### EXERCISE INSTRUCTIONS
Copy exactly, please, the line that has "tan brick B2 level 2 -> tan brick C4 level 3" in it along with every line after it to the end of the listing.

### INFORMATION PROVIDED
===

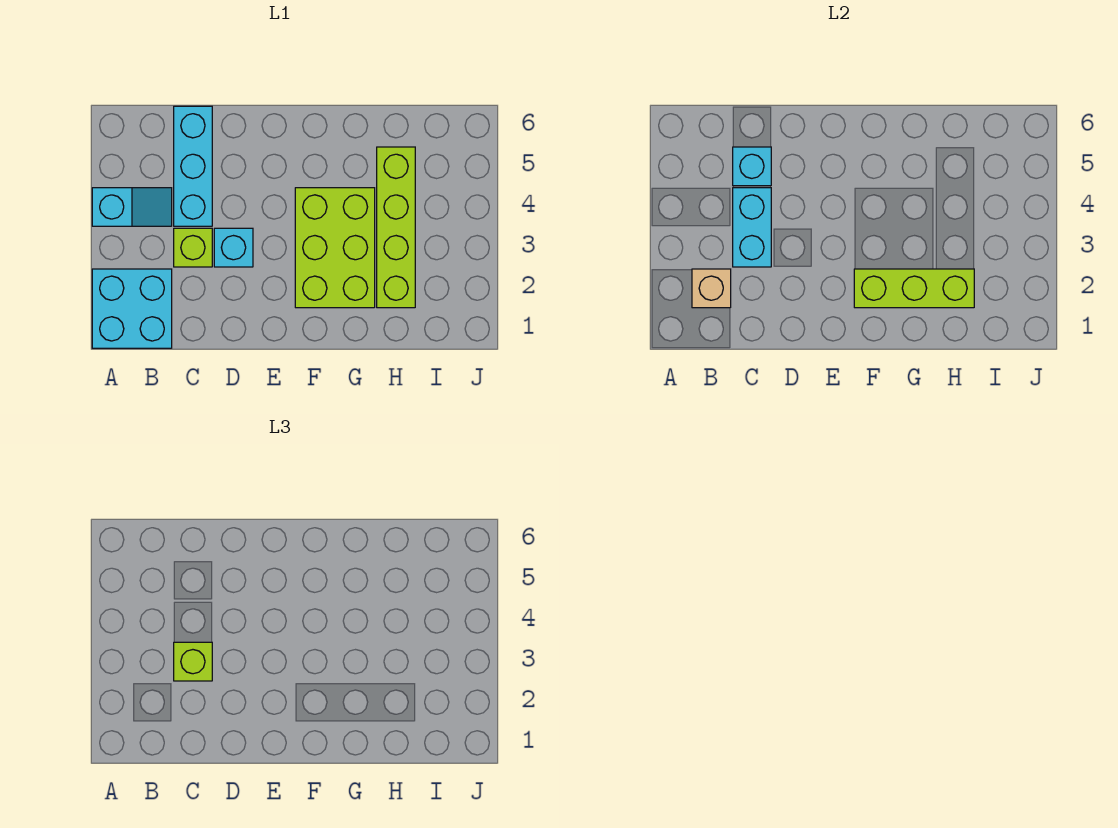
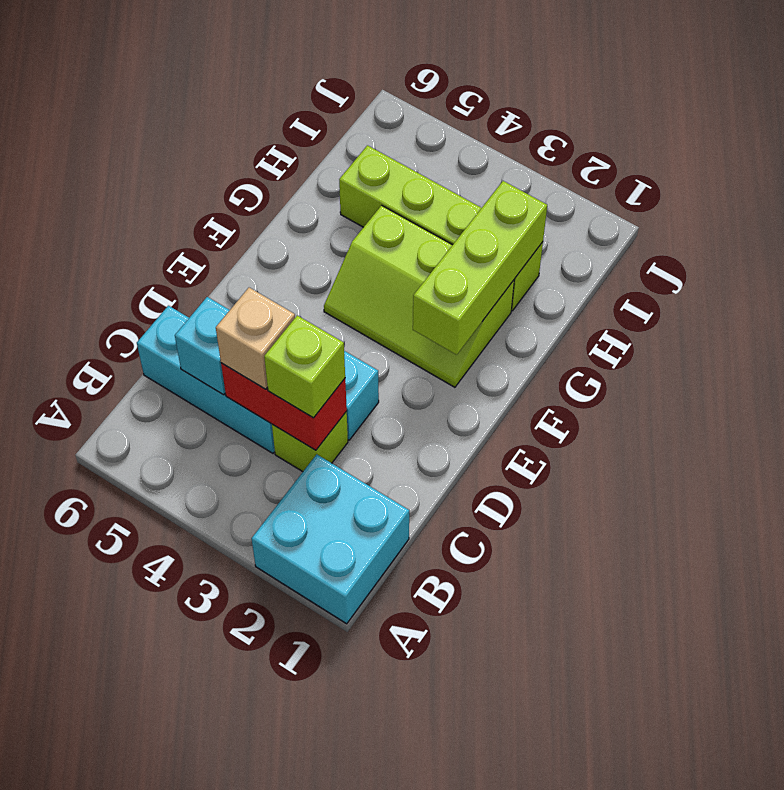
cyan slope A4:B4 level 1 top A -> none
tan brick B2 level 2 -> tan brick C4 level 3
cyan brick C3:C4 level 2 -> red brick C3:C4 level 2
lime brick F2:G4 level 1 -> lime slope F2:G4 level 1 top G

===

### WRITTEN SOLUTION
tan brick B2 level 2 -> tan brick C4 level 3
cyan brick C3:C4 level 2 -> red brick C3:C4 level 2
lime brick F2:G4 level 1 -> lime slope F2:G4 level 1 top G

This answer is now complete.